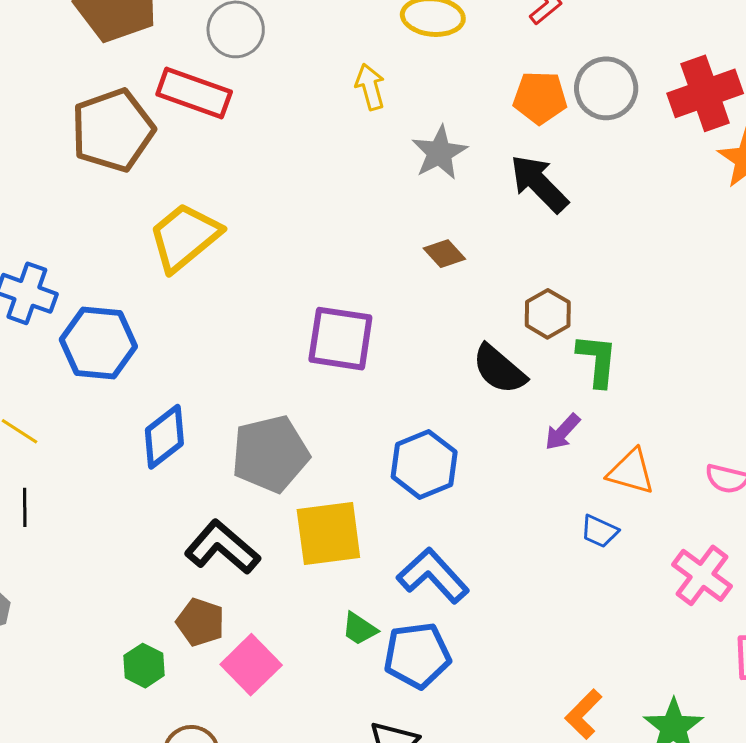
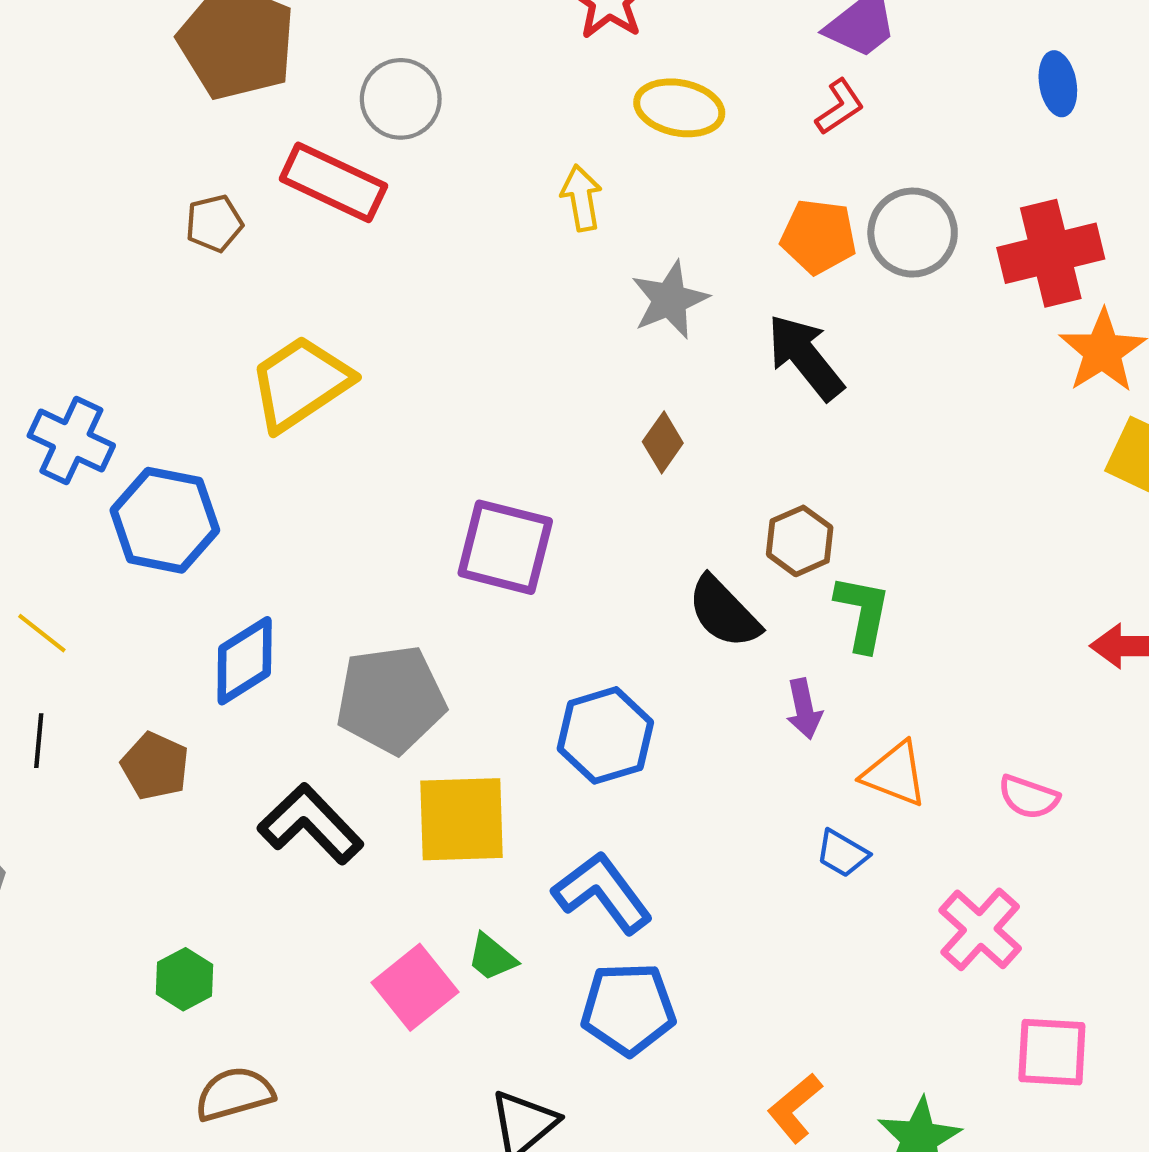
brown pentagon: (113, 130) -> (214, 223), size x0.5
brown diamond: (444, 254) -> (663, 442), turned 72
purple arrow: (562, 432) -> (804, 709), turned -60
brown pentagon: (200, 622) -> (155, 766), moved
blue pentagon: (417, 655) -> (628, 1009), moved
pink square: (251, 665) -> (415, 987), moved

What the exercise asks: Everything in the records above must be repeated exactly, apart from the pictures.

Exercise result:
brown pentagon: (113, 130) -> (214, 223), size x0.5
brown diamond: (444, 254) -> (663, 442), turned 72
purple arrow: (562, 432) -> (804, 709), turned -60
brown pentagon: (200, 622) -> (155, 766), moved
blue pentagon: (417, 655) -> (628, 1009), moved
pink square: (251, 665) -> (415, 987), moved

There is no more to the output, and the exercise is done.